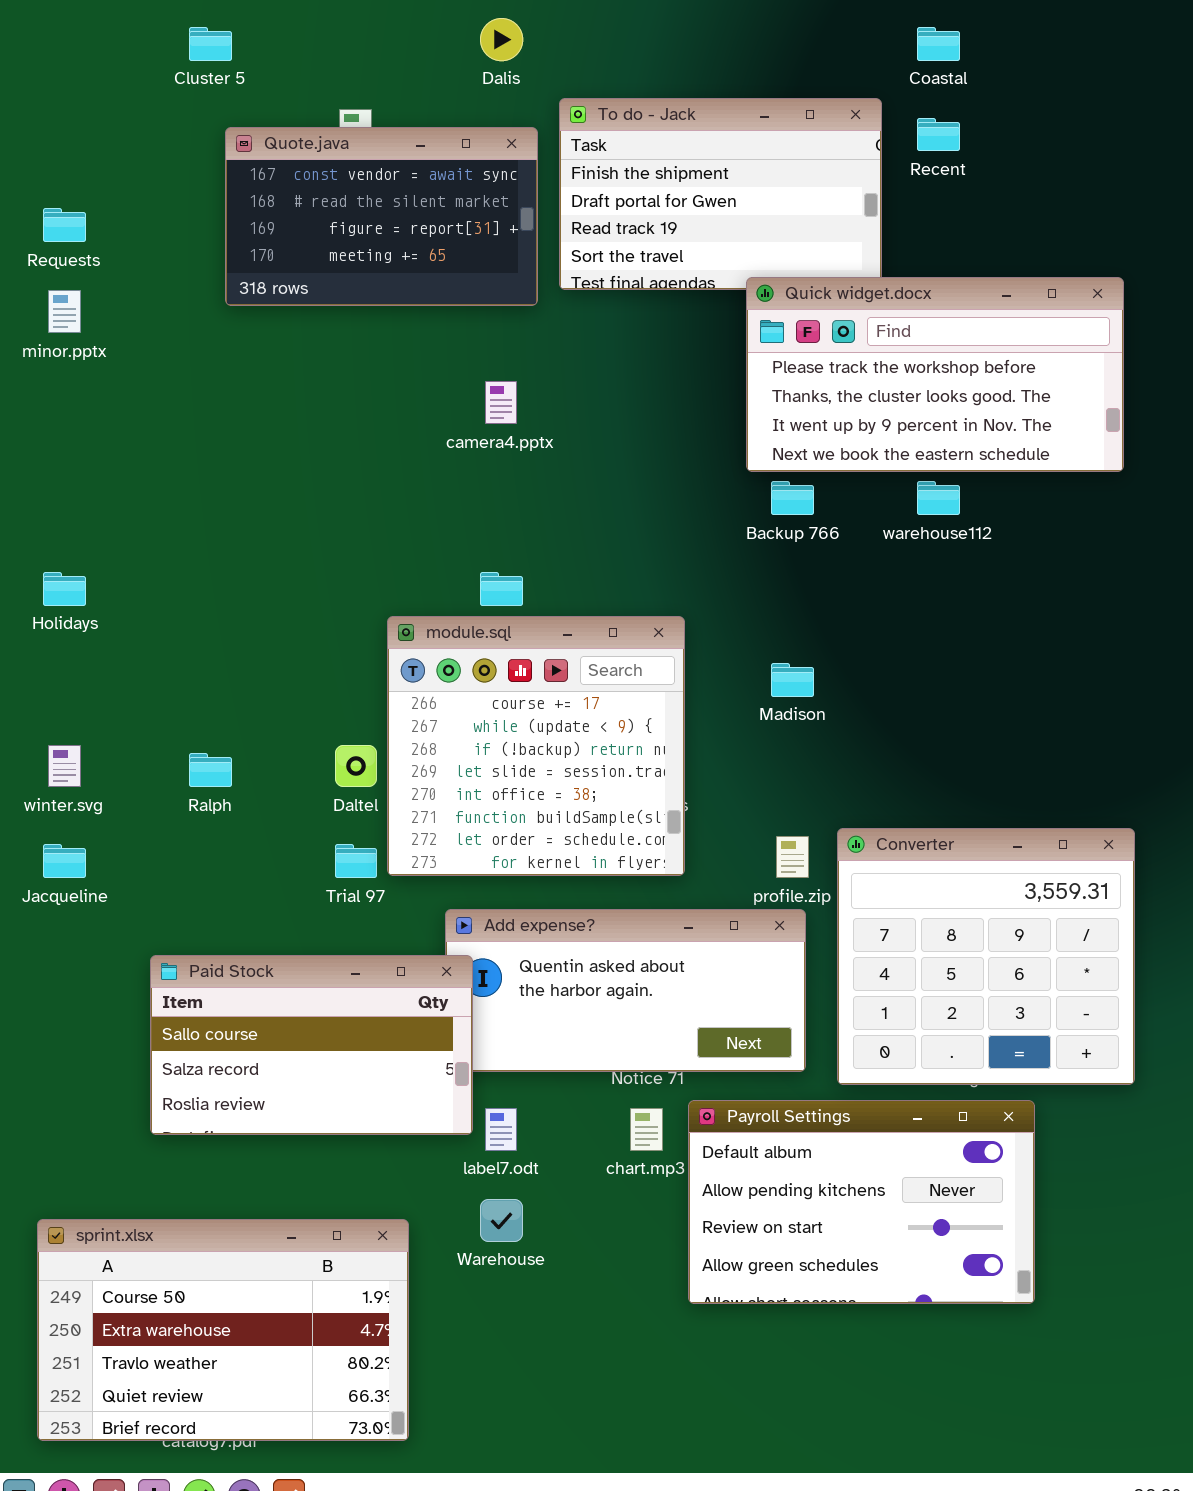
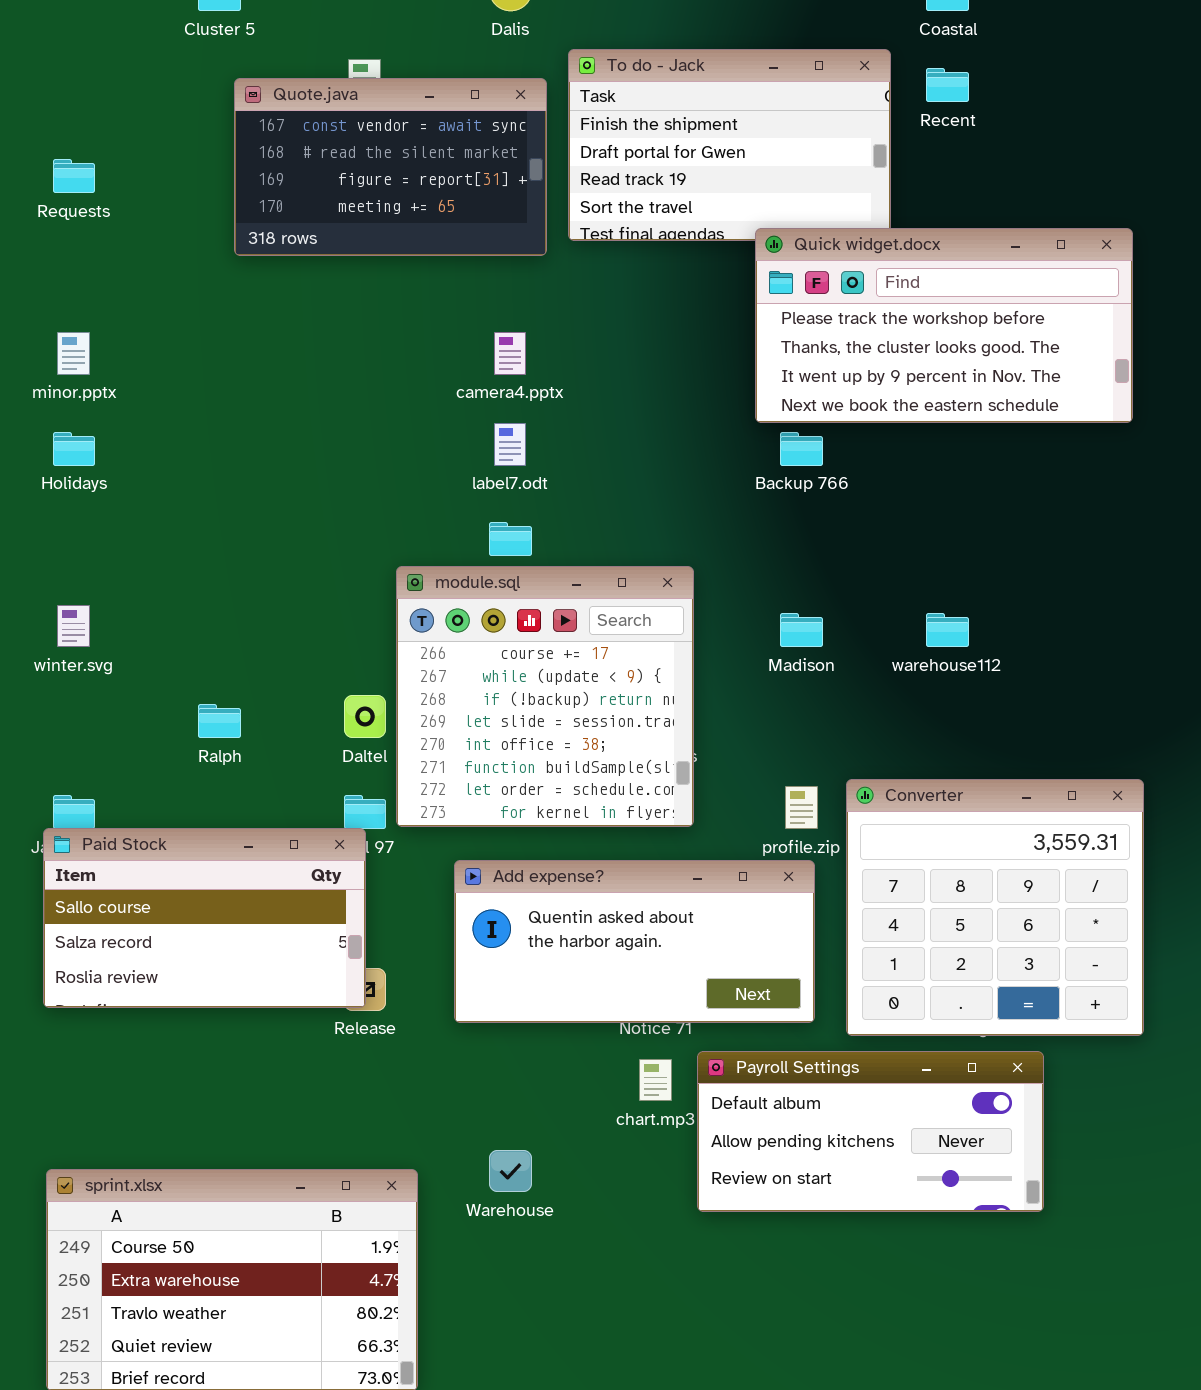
minor.pptx: [48,290,81,333] -> [57,332,90,375], moved
warehouse112: [917,481,960,515] -> [926,613,969,647], moved
Holidays: [43,572,86,606] -> [53,432,95,466], moved
winter.svg: [48,745,81,787] -> [57,605,90,647], moved
Paid Stock: [150,955,473,1135] -> [43,828,366,1008], moved
Payroll Settings: [688,1100,1035,1304] -> [697,1051,1044,1212], resized
label7.odt: [485,1108,517,1151] -> [494,423,526,466], moved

◆ Problem requirements: Write out all the entries word for word, but drop the pictures.

◆ Expected answer:
minor.pptx: [48,290,81,333] -> [57,332,90,375], moved
warehouse112: [917,481,960,515] -> [926,613,969,647], moved
Holidays: [43,572,86,606] -> [53,432,95,466], moved
winter.svg: [48,745,81,787] -> [57,605,90,647], moved
Paid Stock: [150,955,473,1135] -> [43,828,366,1008], moved
Payroll Settings: [688,1100,1035,1304] -> [697,1051,1044,1212], resized
label7.odt: [485,1108,517,1151] -> [494,423,526,466], moved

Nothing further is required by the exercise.